> ASSIGNMENT: In the listing below, find the line containing "camera: 75 degrees right, 10 degrees up" and the line containing "(825, 740) = (369, 467): yellow". Repeat exactly those two lines and every line between them.
————————
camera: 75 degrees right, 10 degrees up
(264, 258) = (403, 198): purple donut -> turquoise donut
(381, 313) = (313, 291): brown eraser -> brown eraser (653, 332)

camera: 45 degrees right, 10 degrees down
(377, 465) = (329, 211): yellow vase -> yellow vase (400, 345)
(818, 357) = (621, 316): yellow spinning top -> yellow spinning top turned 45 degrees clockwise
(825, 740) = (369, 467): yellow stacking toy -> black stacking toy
————————
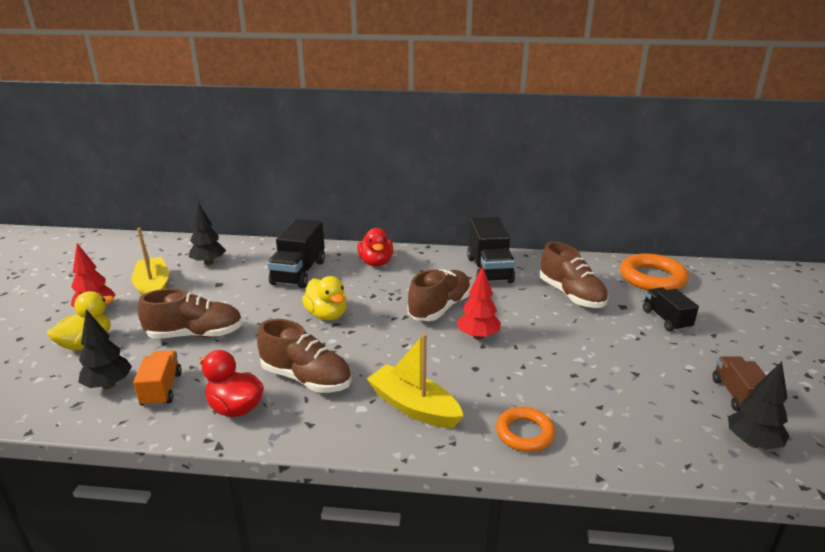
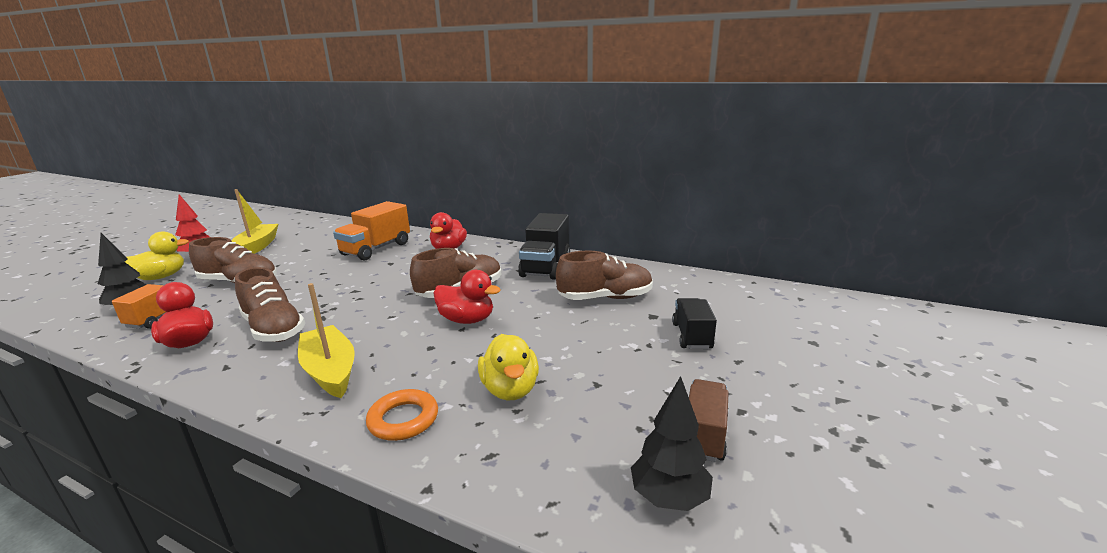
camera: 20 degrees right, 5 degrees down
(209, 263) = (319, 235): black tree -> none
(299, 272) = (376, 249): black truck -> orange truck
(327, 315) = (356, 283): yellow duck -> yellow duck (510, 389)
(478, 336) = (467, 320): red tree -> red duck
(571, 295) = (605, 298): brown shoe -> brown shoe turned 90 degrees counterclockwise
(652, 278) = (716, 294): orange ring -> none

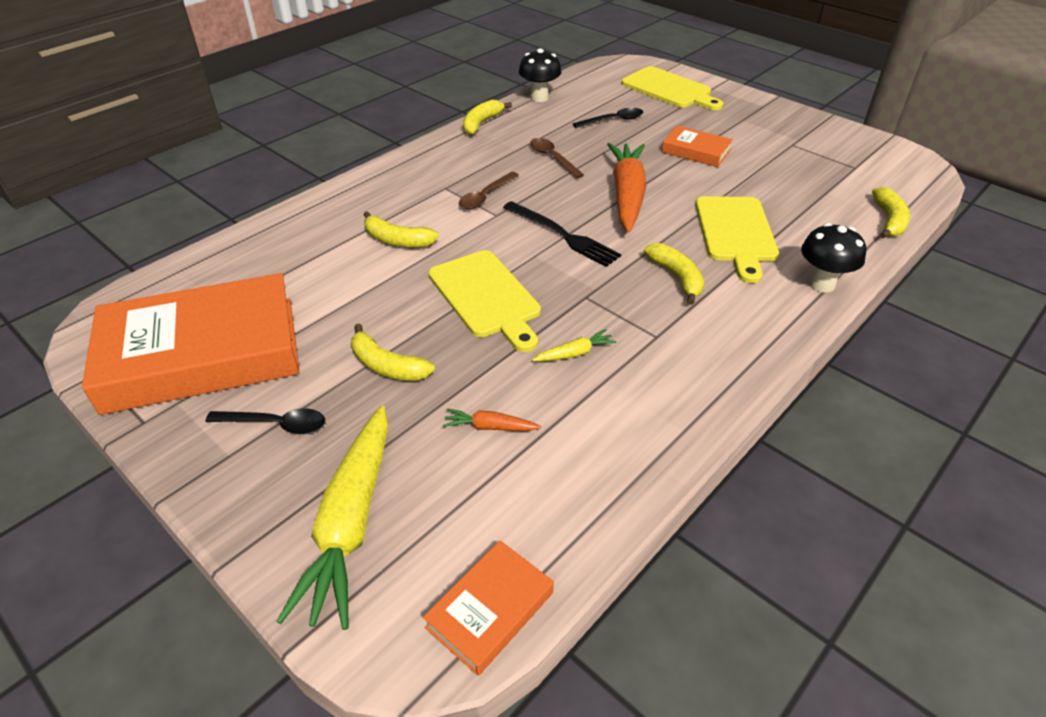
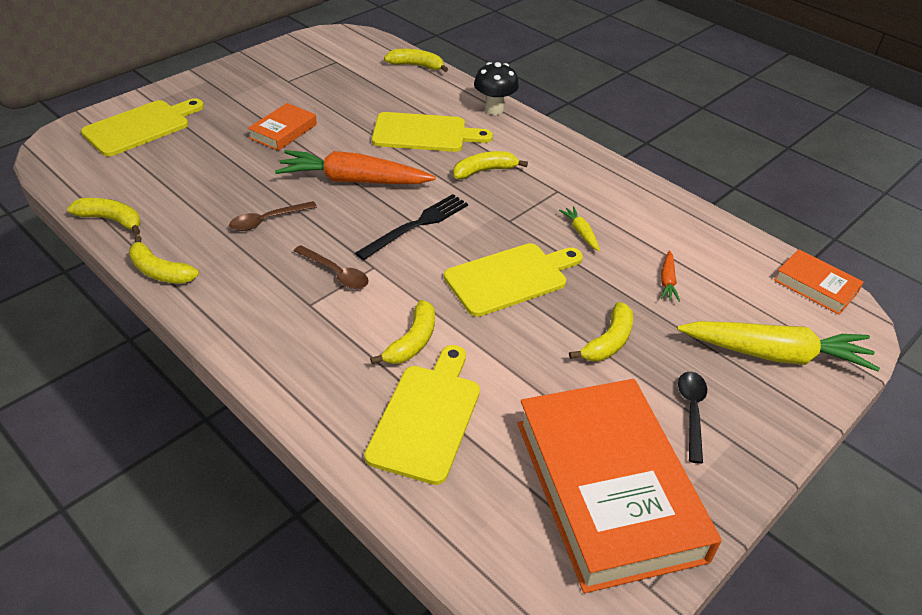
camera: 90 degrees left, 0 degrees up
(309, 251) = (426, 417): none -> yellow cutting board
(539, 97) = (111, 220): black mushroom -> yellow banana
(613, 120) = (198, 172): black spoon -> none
————————
> OUTPUT FOR THIS TASK:
camera: 75 degrees right, 10 degrees up
(264, 258) = (403, 198): purple donut -> turquoise donut
(381, 313) = (313, 291): brown eraser -> brown eraser (653, 332)

camera: 45 degrees right, 10 degrees down
(377, 465) = (329, 211): yellow vase -> yellow vase (400, 345)
(818, 357) = (621, 316): yellow spinning top -> yellow spinning top turned 45 degrees clockwise
(825, 740) = (369, 467): yellow stacking toy -> black stacking toy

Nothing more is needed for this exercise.